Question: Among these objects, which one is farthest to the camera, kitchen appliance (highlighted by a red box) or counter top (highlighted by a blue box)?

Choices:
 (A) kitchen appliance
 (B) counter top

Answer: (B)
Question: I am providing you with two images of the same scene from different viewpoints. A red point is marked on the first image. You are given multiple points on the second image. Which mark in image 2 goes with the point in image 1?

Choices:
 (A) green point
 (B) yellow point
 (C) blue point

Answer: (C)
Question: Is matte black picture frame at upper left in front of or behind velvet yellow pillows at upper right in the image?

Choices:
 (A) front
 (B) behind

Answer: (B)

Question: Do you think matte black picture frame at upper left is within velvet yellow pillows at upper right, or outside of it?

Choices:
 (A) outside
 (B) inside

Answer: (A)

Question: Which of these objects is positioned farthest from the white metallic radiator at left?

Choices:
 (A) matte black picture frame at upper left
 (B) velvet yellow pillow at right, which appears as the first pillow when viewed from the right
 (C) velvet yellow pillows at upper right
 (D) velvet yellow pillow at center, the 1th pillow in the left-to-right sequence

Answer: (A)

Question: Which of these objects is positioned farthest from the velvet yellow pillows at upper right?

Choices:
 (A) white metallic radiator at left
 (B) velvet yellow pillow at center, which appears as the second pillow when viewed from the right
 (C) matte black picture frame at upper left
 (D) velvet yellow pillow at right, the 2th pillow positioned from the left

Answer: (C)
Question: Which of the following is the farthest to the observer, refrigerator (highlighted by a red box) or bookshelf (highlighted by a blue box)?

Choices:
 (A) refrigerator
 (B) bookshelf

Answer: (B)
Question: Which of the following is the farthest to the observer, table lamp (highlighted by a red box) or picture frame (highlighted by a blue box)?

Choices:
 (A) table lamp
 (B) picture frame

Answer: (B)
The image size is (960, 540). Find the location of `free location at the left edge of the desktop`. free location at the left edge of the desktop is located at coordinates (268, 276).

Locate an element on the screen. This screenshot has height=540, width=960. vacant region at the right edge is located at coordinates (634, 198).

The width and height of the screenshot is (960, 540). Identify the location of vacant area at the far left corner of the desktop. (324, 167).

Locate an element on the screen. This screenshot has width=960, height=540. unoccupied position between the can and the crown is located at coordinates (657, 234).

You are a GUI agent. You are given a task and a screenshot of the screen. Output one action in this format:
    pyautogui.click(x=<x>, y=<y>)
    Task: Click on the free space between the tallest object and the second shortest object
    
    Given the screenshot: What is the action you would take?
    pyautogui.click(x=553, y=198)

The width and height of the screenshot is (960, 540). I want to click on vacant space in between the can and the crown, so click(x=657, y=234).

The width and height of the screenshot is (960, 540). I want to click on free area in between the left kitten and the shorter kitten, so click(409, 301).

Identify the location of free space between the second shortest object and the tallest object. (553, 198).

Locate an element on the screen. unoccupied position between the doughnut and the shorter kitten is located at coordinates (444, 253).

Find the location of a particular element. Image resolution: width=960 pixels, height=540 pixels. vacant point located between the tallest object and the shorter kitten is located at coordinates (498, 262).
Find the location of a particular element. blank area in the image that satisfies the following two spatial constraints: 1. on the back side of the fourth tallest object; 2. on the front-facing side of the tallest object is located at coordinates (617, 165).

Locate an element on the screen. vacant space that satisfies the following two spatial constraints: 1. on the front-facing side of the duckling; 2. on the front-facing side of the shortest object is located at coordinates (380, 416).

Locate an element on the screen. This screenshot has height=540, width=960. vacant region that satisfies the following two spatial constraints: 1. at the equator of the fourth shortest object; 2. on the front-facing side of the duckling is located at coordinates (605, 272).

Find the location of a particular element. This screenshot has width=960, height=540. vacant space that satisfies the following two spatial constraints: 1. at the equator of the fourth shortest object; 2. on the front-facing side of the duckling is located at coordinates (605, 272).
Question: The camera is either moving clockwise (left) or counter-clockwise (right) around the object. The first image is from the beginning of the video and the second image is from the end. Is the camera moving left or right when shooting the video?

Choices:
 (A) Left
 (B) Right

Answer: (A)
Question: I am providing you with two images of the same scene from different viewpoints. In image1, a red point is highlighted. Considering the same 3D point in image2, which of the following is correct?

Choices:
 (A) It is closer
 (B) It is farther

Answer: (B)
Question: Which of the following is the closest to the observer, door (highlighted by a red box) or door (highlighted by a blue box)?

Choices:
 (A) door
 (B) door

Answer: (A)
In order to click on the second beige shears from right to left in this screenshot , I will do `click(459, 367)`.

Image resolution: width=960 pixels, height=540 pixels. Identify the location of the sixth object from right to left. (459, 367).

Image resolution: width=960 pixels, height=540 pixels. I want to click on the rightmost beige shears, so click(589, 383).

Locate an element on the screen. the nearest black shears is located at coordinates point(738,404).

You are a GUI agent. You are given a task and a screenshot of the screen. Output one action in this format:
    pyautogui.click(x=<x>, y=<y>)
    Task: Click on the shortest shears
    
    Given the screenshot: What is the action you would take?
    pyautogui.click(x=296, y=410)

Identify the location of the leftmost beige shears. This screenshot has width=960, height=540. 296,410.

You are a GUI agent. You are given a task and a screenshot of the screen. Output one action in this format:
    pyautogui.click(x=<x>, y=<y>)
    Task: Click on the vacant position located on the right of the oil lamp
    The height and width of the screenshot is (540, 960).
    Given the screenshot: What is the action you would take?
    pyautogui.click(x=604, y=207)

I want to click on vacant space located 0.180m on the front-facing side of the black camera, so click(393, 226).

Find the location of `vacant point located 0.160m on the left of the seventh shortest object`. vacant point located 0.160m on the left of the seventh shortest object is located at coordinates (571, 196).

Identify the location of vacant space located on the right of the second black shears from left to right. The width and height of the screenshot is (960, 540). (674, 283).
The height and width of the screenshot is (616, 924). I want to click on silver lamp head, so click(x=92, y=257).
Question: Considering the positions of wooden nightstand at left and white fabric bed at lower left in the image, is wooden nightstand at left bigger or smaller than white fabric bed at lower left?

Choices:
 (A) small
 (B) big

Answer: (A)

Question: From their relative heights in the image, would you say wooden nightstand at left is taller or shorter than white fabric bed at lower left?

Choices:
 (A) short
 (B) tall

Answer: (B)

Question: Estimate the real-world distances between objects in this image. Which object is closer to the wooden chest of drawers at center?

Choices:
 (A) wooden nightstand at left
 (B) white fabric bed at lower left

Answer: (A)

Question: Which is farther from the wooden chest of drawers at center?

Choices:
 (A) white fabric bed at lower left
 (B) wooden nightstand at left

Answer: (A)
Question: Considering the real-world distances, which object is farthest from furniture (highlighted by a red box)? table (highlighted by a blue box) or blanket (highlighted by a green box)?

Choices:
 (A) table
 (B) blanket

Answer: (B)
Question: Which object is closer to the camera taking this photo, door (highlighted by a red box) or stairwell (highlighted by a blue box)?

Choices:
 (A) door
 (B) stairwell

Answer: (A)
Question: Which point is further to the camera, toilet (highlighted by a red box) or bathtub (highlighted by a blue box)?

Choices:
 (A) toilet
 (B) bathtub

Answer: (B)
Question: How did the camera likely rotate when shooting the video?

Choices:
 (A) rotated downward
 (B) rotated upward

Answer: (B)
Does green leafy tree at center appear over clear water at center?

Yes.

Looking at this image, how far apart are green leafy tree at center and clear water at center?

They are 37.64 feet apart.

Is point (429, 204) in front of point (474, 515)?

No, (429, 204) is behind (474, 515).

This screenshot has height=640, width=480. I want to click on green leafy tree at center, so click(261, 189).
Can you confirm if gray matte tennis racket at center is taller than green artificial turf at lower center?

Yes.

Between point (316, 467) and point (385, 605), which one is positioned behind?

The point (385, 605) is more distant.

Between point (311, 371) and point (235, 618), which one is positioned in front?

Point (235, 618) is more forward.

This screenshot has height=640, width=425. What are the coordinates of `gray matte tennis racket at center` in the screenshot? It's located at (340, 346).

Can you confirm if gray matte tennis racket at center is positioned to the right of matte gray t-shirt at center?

________________________

▶ **DESCRIPTION OF THE TASK**
Write out all of the records above word for word, keeping every line in the same order.

▶ **RESULT OF THIS TASK**
Question: Among these objects, which one is farthest to the camera, kitchen appliance (highlighted by a red box) or counter top (highlighted by a blue box)?

Choices:
 (A) kitchen appliance
 (B) counter top

Answer: (B)
Question: I am providing you with two images of the same scene from different viewpoints. A red point is marked on the first image. You are given multiple points on the second image. Which mark in image 2 goes with the point in image 1?

Choices:
 (A) green point
 (B) yellow point
 (C) blue point

Answer: (C)
Question: Is matte black picture frame at upper left in front of or behind velvet yellow pillows at upper right in the image?

Choices:
 (A) front
 (B) behind

Answer: (B)

Question: Do you think matte black picture frame at upper left is within velvet yellow pillows at upper right, or outside of it?

Choices:
 (A) outside
 (B) inside

Answer: (A)

Question: Which of these objects is positioned farthest from the white metallic radiator at left?

Choices:
 (A) matte black picture frame at upper left
 (B) velvet yellow pillow at right, which appears as the first pillow when viewed from the right
 (C) velvet yellow pillows at upper right
 (D) velvet yellow pillow at center, the 1th pillow in the left-to-right sequence

Answer: (A)

Question: Which of these objects is positioned farthest from the velvet yellow pillows at upper right?

Choices:
 (A) white metallic radiator at left
 (B) velvet yellow pillow at center, which appears as the second pillow when viewed from the right
 (C) matte black picture frame at upper left
 (D) velvet yellow pillow at right, the 2th pillow positioned from the left

Answer: (C)
Question: Which of the following is the farthest to the observer, refrigerator (highlighted by a red box) or bookshelf (highlighted by a blue box)?

Choices:
 (A) refrigerator
 (B) bookshelf

Answer: (B)
Question: Which of the following is the farthest to the observer, table lamp (highlighted by a red box) or picture frame (highlighted by a blue box)?

Choices:
 (A) table lamp
 (B) picture frame

Answer: (B)
The image size is (960, 540). Find the location of `free location at the left edge of the desktop`. free location at the left edge of the desktop is located at coordinates (268, 276).

Locate an element on the screen. This screenshot has height=540, width=960. vacant region at the right edge is located at coordinates (634, 198).

The width and height of the screenshot is (960, 540). Identify the location of vacant area at the far left corner of the desktop. (324, 167).

Locate an element on the screen. This screenshot has width=960, height=540. unoccupied position between the can and the crown is located at coordinates (657, 234).

You are a GUI agent. You are given a task and a screenshot of the screen. Output one action in this format:
    pyautogui.click(x=<x>, y=<y>)
    Task: Click on the free space between the tallest object and the second shortest object
    
    Given the screenshot: What is the action you would take?
    pyautogui.click(x=553, y=198)

The width and height of the screenshot is (960, 540). I want to click on vacant space in between the can and the crown, so click(x=657, y=234).

The width and height of the screenshot is (960, 540). I want to click on free area in between the left kitten and the shorter kitten, so click(409, 301).

Identify the location of free space between the second shortest object and the tallest object. (553, 198).

Locate an element on the screen. unoccupied position between the doughnut and the shorter kitten is located at coordinates (444, 253).

Find the location of a particular element. Image resolution: width=960 pixels, height=540 pixels. vacant point located between the tallest object and the shorter kitten is located at coordinates (498, 262).
Find the location of a particular element. blank area in the image that satisfies the following two spatial constraints: 1. on the back side of the fourth tallest object; 2. on the front-facing side of the tallest object is located at coordinates (617, 165).

Locate an element on the screen. vacant space that satisfies the following two spatial constraints: 1. on the front-facing side of the duckling; 2. on the front-facing side of the shortest object is located at coordinates (380, 416).

Locate an element on the screen. This screenshot has height=540, width=960. vacant region that satisfies the following two spatial constraints: 1. at the equator of the fourth shortest object; 2. on the front-facing side of the duckling is located at coordinates (605, 272).

Find the location of a particular element. This screenshot has width=960, height=540. vacant space that satisfies the following two spatial constraints: 1. at the equator of the fourth shortest object; 2. on the front-facing side of the duckling is located at coordinates (605, 272).
Question: The camera is either moving clockwise (left) or counter-clockwise (right) around the object. The first image is from the beginning of the video and the second image is from the end. Is the camera moving left or right when shooting the video?

Choices:
 (A) Left
 (B) Right

Answer: (A)
Question: I am providing you with two images of the same scene from different viewpoints. In image1, a red point is highlighted. Considering the same 3D point in image2, which of the following is correct?

Choices:
 (A) It is closer
 (B) It is farther

Answer: (B)
Question: Which of the following is the closest to the observer, door (highlighted by a red box) or door (highlighted by a blue box)?

Choices:
 (A) door
 (B) door

Answer: (A)
In order to click on the second beige shears from right to left in this screenshot , I will do `click(459, 367)`.

Image resolution: width=960 pixels, height=540 pixels. Identify the location of the sixth object from right to left. (459, 367).

Image resolution: width=960 pixels, height=540 pixels. I want to click on the rightmost beige shears, so click(589, 383).

Locate an element on the screen. the nearest black shears is located at coordinates point(738,404).

You are a GUI agent. You are given a task and a screenshot of the screen. Output one action in this format:
    pyautogui.click(x=<x>, y=<y>)
    Task: Click on the shortest shears
    
    Given the screenshot: What is the action you would take?
    pyautogui.click(x=296, y=410)

Identify the location of the leftmost beige shears. This screenshot has width=960, height=540. 296,410.

You are a GUI agent. You are given a task and a screenshot of the screen. Output one action in this format:
    pyautogui.click(x=<x>, y=<y>)
    Task: Click on the vacant position located on the right of the oil lamp
    The height and width of the screenshot is (540, 960).
    Given the screenshot: What is the action you would take?
    pyautogui.click(x=604, y=207)

I want to click on vacant space located 0.180m on the front-facing side of the black camera, so click(393, 226).

Find the location of `vacant point located 0.160m on the left of the seventh shortest object`. vacant point located 0.160m on the left of the seventh shortest object is located at coordinates (571, 196).

Identify the location of vacant space located on the right of the second black shears from left to right. The width and height of the screenshot is (960, 540). (674, 283).
The height and width of the screenshot is (616, 924). I want to click on silver lamp head, so click(x=92, y=257).
Question: Considering the positions of wooden nightstand at left and white fabric bed at lower left in the image, is wooden nightstand at left bigger or smaller than white fabric bed at lower left?

Choices:
 (A) small
 (B) big

Answer: (A)

Question: From their relative heights in the image, would you say wooden nightstand at left is taller or shorter than white fabric bed at lower left?

Choices:
 (A) short
 (B) tall

Answer: (B)

Question: Estimate the real-world distances between objects in this image. Which object is closer to the wooden chest of drawers at center?

Choices:
 (A) wooden nightstand at left
 (B) white fabric bed at lower left

Answer: (A)

Question: Which is farther from the wooden chest of drawers at center?

Choices:
 (A) white fabric bed at lower left
 (B) wooden nightstand at left

Answer: (A)
Question: Considering the real-world distances, which object is farthest from furniture (highlighted by a red box)? table (highlighted by a blue box) or blanket (highlighted by a green box)?

Choices:
 (A) table
 (B) blanket

Answer: (B)
Question: Which object is closer to the camera taking this photo, door (highlighted by a red box) or stairwell (highlighted by a blue box)?

Choices:
 (A) door
 (B) stairwell

Answer: (A)
Question: Which point is further to the camera, toilet (highlighted by a red box) or bathtub (highlighted by a blue box)?

Choices:
 (A) toilet
 (B) bathtub

Answer: (B)
Question: How did the camera likely rotate when shooting the video?

Choices:
 (A) rotated downward
 (B) rotated upward

Answer: (B)
Does green leafy tree at center appear over clear water at center?

Yes.

Looking at this image, how far apart are green leafy tree at center and clear water at center?

They are 37.64 feet apart.

Is point (429, 204) in front of point (474, 515)?

No, (429, 204) is behind (474, 515).

This screenshot has height=640, width=480. I want to click on green leafy tree at center, so click(261, 189).
Can you confirm if gray matte tennis racket at center is taller than green artificial turf at lower center?

Yes.

Between point (316, 467) and point (385, 605), which one is positioned behind?

The point (385, 605) is more distant.

Between point (311, 371) and point (235, 618), which one is positioned in front?

Point (235, 618) is more forward.

This screenshot has height=640, width=425. What are the coordinates of `gray matte tennis racket at center` in the screenshot? It's located at (340, 346).

Can you confirm if gray matte tennis racket at center is positioned to the right of matte gray t-shirt at center?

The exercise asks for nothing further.